SUPPLIED DATA section start
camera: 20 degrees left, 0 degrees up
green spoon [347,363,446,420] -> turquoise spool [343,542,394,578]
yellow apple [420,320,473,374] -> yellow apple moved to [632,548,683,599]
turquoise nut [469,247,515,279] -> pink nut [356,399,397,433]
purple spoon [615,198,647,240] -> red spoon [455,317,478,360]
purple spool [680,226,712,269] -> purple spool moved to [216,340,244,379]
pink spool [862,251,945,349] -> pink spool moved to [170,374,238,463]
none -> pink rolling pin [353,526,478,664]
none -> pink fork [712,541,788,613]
SUPPLIED DATA section end
SUPPLIED DATA section start
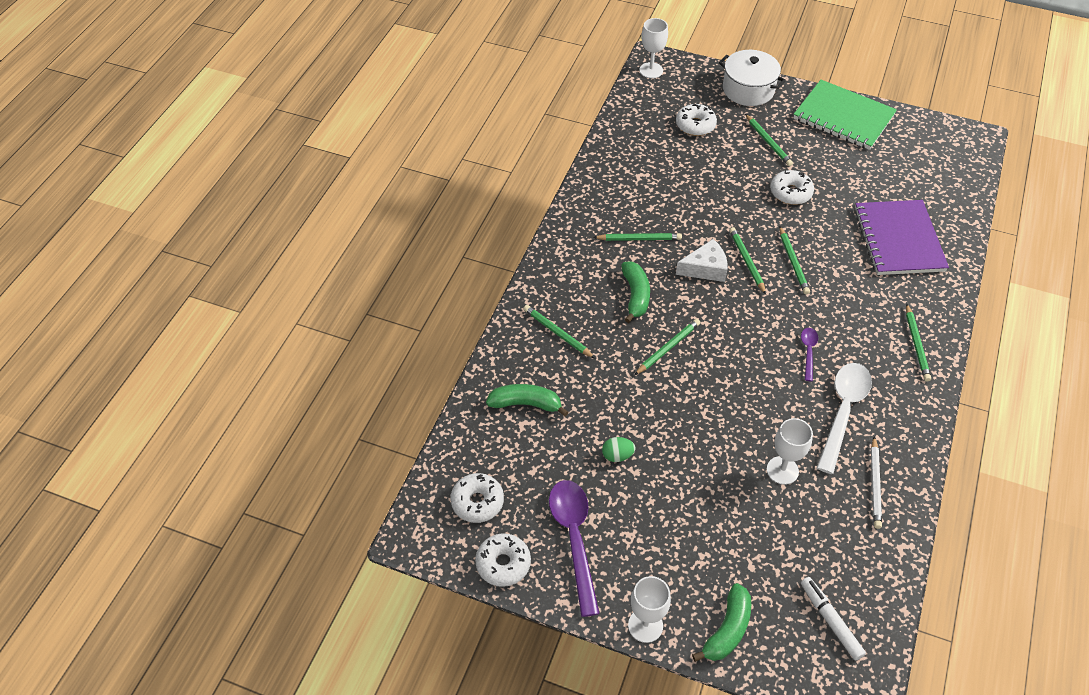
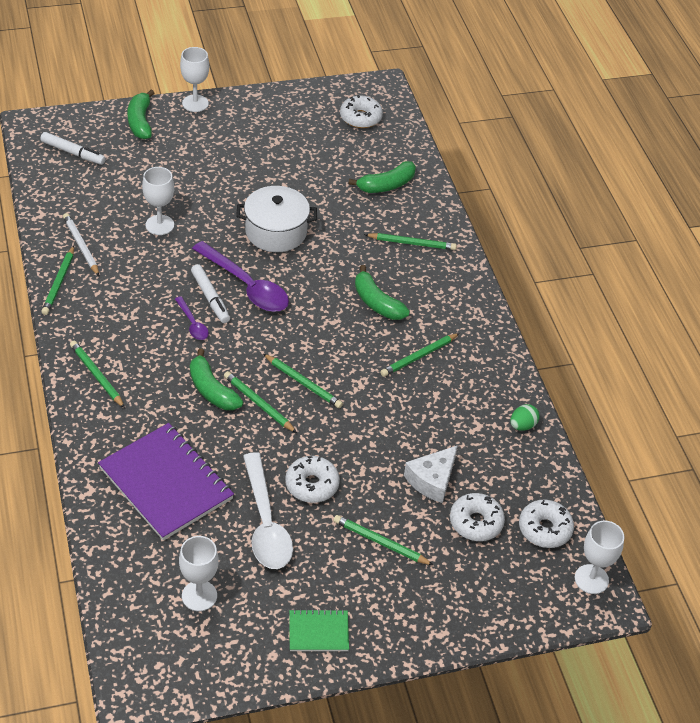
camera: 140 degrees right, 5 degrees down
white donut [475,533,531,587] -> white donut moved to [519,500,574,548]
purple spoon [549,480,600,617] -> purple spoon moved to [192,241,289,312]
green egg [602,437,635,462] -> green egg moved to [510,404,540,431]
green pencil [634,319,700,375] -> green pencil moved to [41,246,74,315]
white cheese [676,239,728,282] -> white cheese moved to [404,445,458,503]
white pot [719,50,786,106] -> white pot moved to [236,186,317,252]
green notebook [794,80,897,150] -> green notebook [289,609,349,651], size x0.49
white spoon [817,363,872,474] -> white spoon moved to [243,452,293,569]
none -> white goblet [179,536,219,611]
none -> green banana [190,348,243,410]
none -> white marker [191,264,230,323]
SUPPLIED DATA section end
• _EXERCISE GOAL_
Please, from the material above, copy only the lines from the line with "white pot [719,50,786,106]" up to and including the line with "none -> white marker [191,264,230,323]", exactly as written.

• _SOLUTION TO THE EXERCISE_
white pot [719,50,786,106] -> white pot moved to [236,186,317,252]
green notebook [794,80,897,150] -> green notebook [289,609,349,651], size x0.49
white spoon [817,363,872,474] -> white spoon moved to [243,452,293,569]
none -> white goblet [179,536,219,611]
none -> green banana [190,348,243,410]
none -> white marker [191,264,230,323]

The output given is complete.